**ASSIGNMENT**
Exactly as given, write out the lines from the one containing "D4: LED red" through the end of the listing, with both ends included and nothing else.

==*==

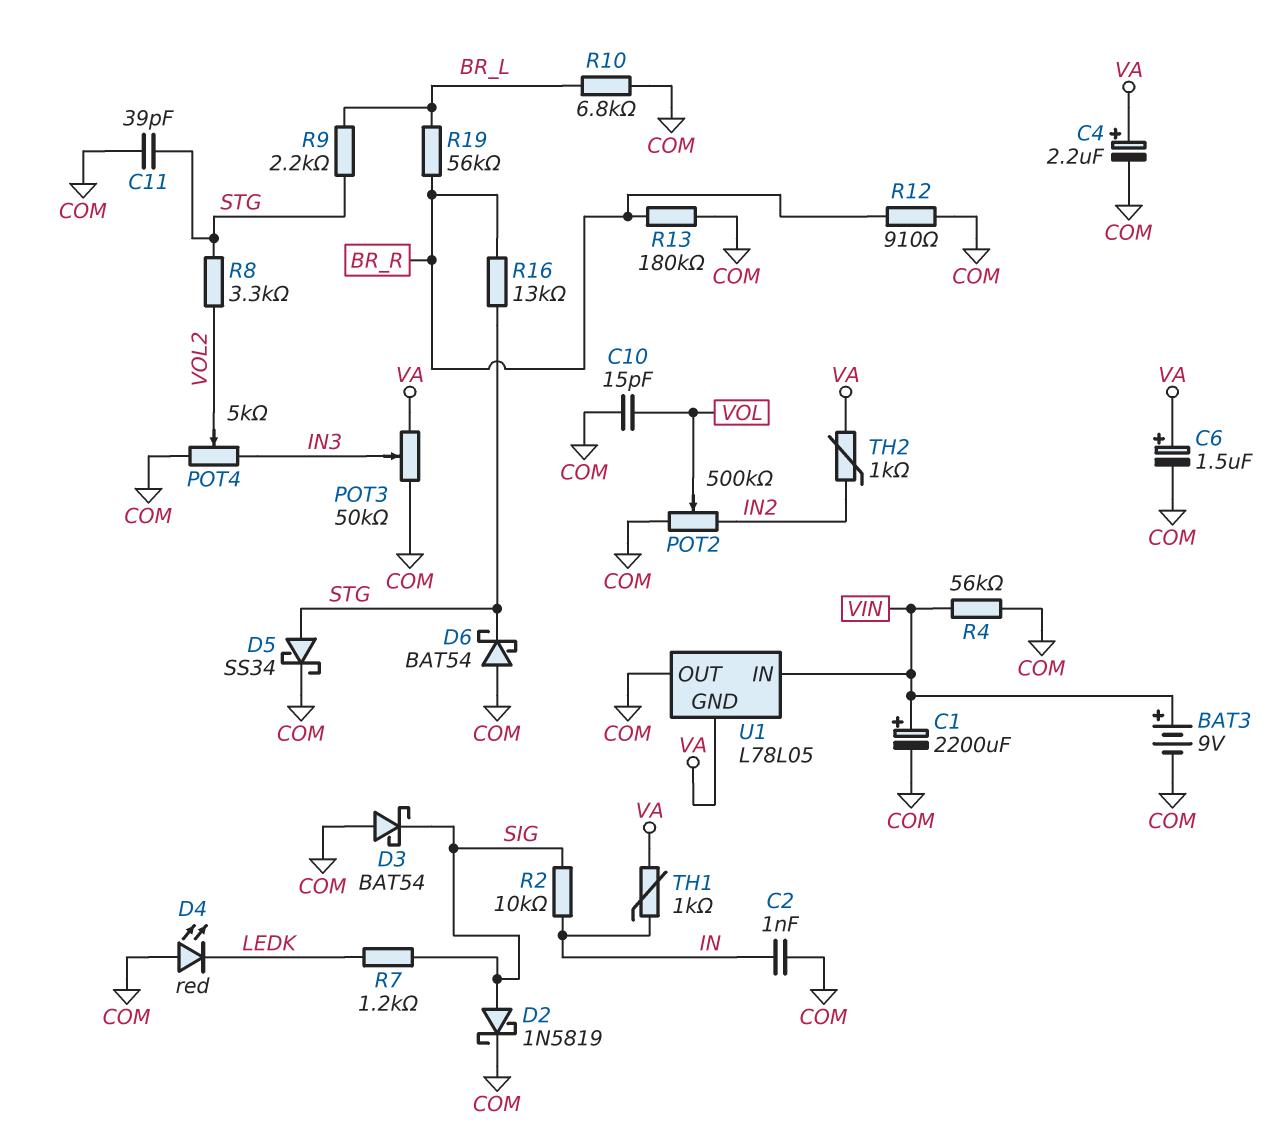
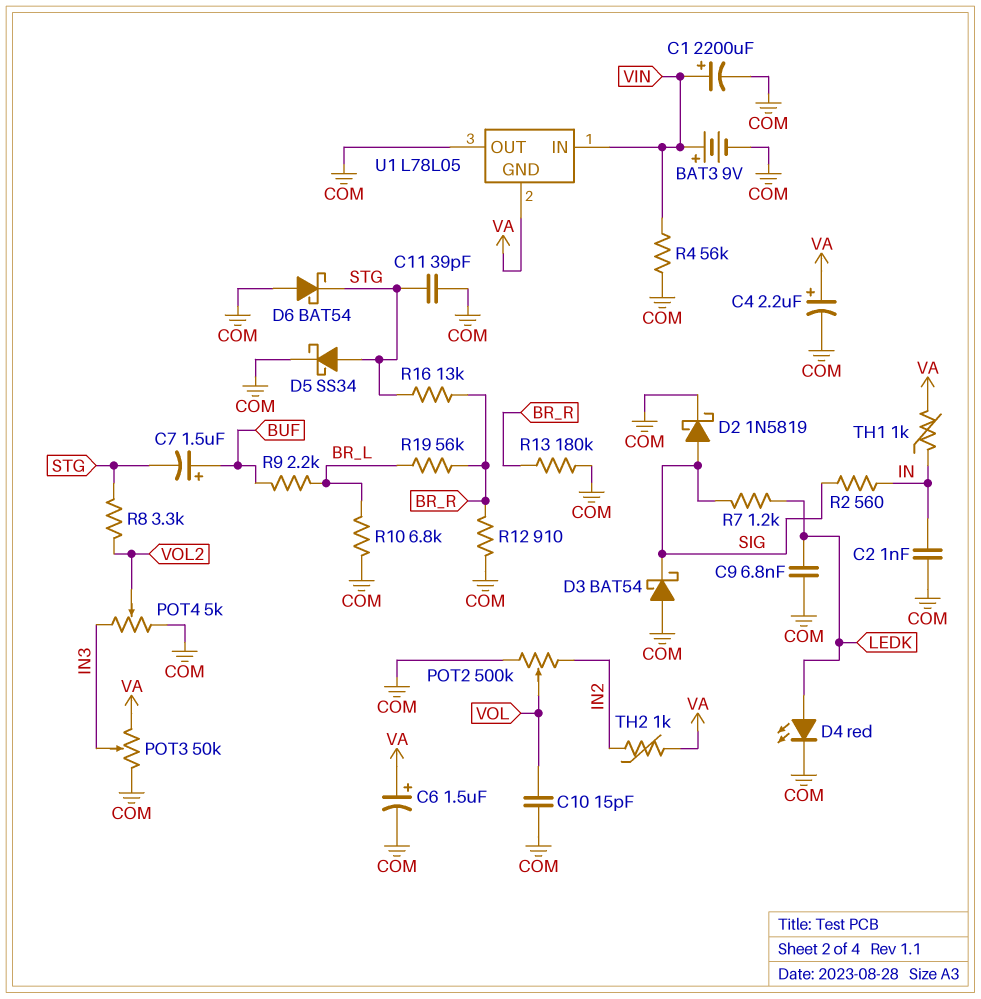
C7: none -> 1.5uF (plus BUF, minus STG)
C9: none -> 6.8nF (COM, LEDK)
D4: LED red (A COM, K LEDK) -> LED red (A LEDK, K COM)
R2: 10k (IN, SIG) -> 560 (IN, SIG)
R9: 2.2k (BR_L, STG) -> 2.2k (BR_L, BUF)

==*==

**SOLUTION**
D4: LED red (A COM, K LEDK) -> LED red (A LEDK, K COM)
R2: 10k (IN, SIG) -> 560 (IN, SIG)
R9: 2.2k (BR_L, STG) -> 2.2k (BR_L, BUF)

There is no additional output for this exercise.